*Directions for this task:* Among the records, how many lines contain "pink"? Only the number is needed.

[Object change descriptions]

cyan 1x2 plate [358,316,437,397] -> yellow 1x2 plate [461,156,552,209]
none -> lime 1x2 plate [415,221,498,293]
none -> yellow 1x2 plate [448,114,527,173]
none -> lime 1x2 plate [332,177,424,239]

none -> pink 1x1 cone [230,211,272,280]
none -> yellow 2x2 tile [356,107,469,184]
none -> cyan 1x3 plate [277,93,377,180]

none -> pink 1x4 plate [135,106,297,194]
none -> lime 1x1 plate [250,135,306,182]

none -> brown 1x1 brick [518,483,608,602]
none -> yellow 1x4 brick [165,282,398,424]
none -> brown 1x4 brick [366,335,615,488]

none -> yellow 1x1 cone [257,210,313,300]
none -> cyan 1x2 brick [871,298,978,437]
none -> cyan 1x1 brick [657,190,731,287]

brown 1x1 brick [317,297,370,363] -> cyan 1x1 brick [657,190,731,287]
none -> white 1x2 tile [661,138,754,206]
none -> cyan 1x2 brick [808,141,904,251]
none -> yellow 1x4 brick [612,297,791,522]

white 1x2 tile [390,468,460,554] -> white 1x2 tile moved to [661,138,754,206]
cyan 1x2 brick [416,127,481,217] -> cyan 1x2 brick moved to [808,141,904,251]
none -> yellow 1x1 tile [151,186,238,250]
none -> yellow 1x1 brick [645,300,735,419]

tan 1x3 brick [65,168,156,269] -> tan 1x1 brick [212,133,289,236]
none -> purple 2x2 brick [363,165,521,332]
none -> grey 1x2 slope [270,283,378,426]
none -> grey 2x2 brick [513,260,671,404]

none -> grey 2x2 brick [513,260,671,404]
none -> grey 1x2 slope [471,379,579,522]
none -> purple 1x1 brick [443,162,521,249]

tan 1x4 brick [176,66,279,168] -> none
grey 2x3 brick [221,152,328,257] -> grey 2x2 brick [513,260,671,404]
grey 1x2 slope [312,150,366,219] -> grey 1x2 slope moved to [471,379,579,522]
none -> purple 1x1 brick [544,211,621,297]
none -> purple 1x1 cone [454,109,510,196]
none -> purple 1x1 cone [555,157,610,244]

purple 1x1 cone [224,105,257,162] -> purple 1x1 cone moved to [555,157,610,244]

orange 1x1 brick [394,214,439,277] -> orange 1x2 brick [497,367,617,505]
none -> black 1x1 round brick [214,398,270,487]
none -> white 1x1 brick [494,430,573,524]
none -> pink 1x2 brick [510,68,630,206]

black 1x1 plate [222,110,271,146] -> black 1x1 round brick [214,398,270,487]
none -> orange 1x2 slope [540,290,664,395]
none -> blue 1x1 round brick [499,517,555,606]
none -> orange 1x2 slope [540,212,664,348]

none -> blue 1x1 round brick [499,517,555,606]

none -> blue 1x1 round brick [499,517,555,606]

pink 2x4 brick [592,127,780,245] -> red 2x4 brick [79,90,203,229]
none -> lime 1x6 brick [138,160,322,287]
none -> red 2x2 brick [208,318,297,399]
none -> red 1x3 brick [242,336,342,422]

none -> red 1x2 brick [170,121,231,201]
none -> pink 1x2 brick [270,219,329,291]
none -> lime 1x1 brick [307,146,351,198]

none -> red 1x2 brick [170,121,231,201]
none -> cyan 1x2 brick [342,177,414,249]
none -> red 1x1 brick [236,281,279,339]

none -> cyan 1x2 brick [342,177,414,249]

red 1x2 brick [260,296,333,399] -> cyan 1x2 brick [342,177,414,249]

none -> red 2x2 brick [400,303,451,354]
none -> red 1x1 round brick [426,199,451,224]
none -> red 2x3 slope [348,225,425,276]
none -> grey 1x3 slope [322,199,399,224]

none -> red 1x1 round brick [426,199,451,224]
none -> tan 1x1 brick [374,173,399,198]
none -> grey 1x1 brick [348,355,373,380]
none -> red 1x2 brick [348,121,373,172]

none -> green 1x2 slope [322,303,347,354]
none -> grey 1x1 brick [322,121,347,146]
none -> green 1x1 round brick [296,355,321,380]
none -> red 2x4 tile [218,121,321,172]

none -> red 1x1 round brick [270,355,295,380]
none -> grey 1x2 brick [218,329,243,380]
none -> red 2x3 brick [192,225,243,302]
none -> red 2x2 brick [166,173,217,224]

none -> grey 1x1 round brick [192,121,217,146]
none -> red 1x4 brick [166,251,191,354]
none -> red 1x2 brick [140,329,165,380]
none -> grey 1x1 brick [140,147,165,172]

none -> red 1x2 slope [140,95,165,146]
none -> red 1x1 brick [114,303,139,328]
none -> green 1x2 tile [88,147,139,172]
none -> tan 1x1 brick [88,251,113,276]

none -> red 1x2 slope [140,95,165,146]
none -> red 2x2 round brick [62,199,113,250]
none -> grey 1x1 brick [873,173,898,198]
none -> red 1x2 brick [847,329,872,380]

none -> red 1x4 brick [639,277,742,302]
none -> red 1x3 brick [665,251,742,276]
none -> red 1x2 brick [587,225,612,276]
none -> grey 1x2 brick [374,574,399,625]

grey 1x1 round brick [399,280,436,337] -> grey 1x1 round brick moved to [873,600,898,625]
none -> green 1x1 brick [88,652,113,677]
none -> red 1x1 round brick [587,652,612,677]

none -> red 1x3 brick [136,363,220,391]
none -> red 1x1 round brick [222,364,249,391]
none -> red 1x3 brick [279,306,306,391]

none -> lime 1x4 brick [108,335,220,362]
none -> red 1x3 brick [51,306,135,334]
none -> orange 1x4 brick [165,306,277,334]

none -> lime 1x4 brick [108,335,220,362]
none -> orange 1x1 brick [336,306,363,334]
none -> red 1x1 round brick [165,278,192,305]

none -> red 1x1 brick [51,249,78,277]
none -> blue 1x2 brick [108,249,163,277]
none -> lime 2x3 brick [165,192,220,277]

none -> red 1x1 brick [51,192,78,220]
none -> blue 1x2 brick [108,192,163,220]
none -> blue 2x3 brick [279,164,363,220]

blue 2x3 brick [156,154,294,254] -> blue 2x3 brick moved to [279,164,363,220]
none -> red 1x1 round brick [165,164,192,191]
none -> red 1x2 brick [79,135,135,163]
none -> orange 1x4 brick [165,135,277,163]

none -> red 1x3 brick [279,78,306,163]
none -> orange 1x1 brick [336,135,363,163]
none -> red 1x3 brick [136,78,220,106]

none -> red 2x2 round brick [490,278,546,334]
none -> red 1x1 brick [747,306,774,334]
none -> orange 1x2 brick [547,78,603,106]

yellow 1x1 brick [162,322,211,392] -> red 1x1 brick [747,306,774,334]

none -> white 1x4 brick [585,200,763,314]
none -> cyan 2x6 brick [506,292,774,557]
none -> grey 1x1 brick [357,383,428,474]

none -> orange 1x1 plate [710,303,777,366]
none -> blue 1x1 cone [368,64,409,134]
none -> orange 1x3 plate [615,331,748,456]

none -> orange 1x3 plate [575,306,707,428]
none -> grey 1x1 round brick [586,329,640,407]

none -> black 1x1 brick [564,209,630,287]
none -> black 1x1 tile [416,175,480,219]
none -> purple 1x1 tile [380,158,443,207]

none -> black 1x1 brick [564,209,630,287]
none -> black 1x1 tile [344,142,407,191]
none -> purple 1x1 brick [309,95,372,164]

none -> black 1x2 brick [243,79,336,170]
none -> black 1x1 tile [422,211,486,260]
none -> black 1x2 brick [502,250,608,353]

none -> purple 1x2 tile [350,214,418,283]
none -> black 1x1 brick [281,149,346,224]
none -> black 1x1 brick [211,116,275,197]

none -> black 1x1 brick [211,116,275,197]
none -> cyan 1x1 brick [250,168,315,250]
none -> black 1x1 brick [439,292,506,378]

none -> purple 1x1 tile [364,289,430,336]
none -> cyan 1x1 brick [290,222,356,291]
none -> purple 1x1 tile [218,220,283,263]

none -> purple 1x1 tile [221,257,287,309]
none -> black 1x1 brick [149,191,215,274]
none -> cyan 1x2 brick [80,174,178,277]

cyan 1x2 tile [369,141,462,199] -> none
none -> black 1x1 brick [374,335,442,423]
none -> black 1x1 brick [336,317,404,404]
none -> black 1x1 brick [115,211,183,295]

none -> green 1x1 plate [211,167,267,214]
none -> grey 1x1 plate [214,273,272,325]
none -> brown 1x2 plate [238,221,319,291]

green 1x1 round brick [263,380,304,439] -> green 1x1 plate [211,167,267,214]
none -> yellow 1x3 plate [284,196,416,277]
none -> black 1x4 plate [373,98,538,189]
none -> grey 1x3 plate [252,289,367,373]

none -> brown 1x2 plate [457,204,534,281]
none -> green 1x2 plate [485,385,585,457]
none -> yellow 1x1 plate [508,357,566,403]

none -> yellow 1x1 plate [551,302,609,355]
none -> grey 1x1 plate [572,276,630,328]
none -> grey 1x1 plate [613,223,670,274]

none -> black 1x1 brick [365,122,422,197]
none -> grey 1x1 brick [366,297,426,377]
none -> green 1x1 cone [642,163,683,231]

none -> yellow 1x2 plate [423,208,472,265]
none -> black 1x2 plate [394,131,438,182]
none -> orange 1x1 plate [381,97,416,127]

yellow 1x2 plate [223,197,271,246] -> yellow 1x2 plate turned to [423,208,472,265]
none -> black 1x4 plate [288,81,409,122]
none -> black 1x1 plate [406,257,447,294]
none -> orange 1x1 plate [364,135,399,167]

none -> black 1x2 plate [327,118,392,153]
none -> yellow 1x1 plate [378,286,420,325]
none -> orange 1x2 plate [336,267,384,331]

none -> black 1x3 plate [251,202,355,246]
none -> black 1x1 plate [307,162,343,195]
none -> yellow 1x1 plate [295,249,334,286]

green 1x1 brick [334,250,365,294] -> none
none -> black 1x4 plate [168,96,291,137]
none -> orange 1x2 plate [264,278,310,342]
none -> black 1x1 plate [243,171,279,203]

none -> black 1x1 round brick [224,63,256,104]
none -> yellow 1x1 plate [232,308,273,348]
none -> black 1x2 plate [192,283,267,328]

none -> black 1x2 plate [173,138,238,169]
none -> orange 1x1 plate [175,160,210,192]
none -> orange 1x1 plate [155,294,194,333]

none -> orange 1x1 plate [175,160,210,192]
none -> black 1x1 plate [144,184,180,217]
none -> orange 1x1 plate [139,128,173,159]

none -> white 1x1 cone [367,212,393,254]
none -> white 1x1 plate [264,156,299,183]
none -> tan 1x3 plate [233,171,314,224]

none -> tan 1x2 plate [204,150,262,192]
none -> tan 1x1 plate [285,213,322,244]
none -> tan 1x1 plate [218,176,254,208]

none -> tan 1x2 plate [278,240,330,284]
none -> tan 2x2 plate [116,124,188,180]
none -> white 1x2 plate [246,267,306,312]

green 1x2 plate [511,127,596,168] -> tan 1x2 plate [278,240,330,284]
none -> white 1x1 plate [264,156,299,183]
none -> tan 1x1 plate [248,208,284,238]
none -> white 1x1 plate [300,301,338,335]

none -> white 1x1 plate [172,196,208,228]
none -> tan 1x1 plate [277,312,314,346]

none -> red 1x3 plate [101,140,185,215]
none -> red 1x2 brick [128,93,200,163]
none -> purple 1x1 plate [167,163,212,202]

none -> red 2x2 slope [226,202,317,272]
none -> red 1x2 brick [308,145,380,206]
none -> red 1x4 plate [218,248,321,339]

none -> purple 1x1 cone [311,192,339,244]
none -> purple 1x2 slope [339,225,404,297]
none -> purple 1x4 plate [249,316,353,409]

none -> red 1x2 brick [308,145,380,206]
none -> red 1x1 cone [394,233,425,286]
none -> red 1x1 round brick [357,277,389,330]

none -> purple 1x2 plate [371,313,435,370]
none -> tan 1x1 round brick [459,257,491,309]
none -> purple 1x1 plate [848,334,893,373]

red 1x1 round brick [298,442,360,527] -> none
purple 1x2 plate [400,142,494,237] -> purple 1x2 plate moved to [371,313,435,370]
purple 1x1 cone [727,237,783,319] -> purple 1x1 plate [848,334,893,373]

*Finished exercise:* 5